→ **WHAT IS BEING ASKED**
All lines in the data bearing the string "clock" should be identified and copied.

→ **SOURCE INFORMATION**
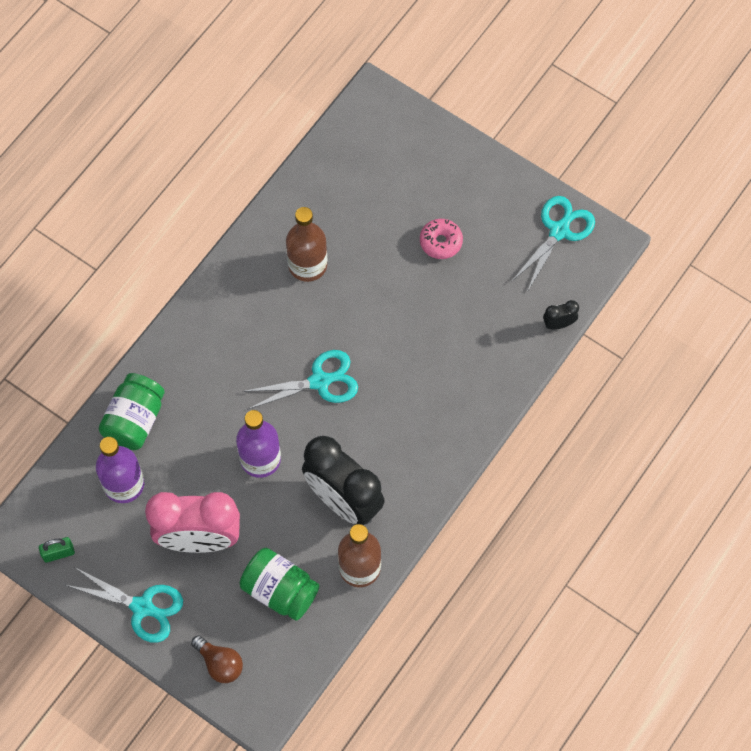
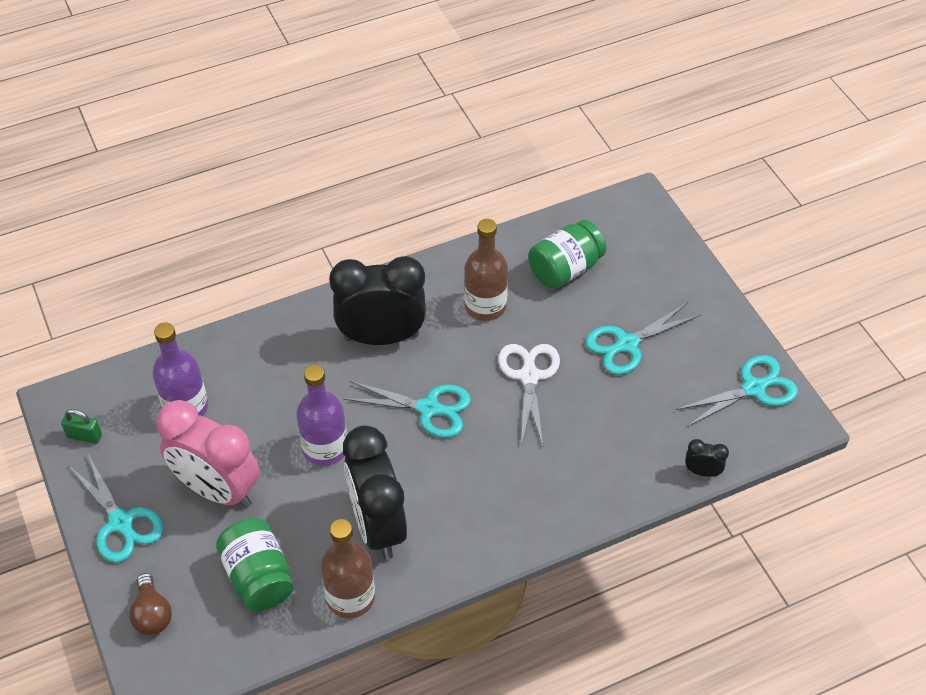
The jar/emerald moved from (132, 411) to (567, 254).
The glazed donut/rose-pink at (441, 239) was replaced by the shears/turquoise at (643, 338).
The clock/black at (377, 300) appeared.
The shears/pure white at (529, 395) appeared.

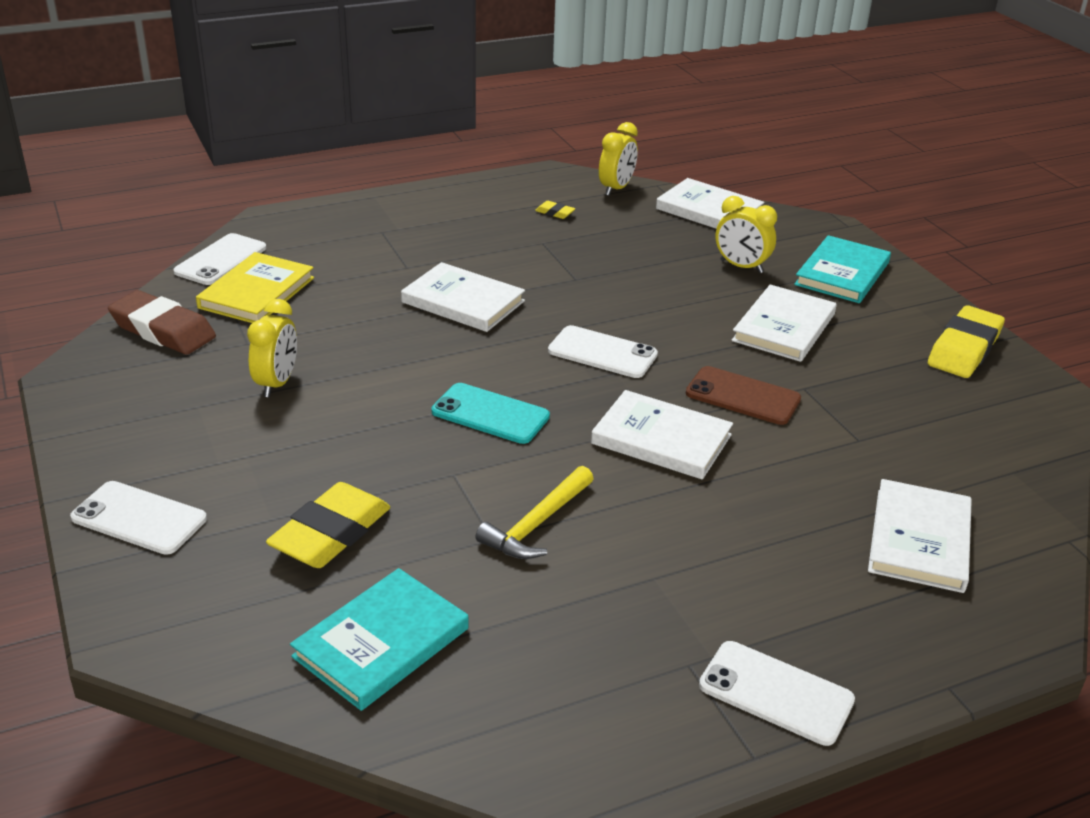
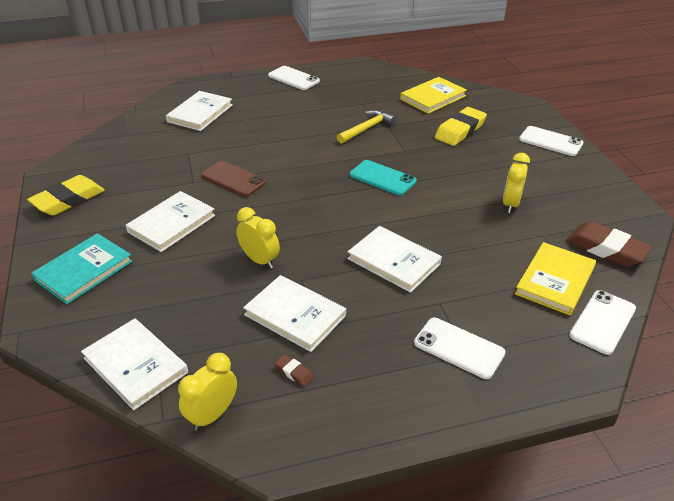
The hardback/turquoise at (379, 639) became the hardback/bright yellow at (433, 95).
The eraser/bright yellow at (555, 210) became the eraser/brown at (294, 370).
The phone/pure white moved from (603, 351) to (460, 348).
The hardback/pure white moved from (662, 435) to (294, 313).
The clock/bright yellow moved from (746, 234) to (258, 238).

→ **WRITTEN SOLUTION**
The clock/black at (377, 300) appeared.
The clock/bright yellow moved from (746, 234) to (258, 238).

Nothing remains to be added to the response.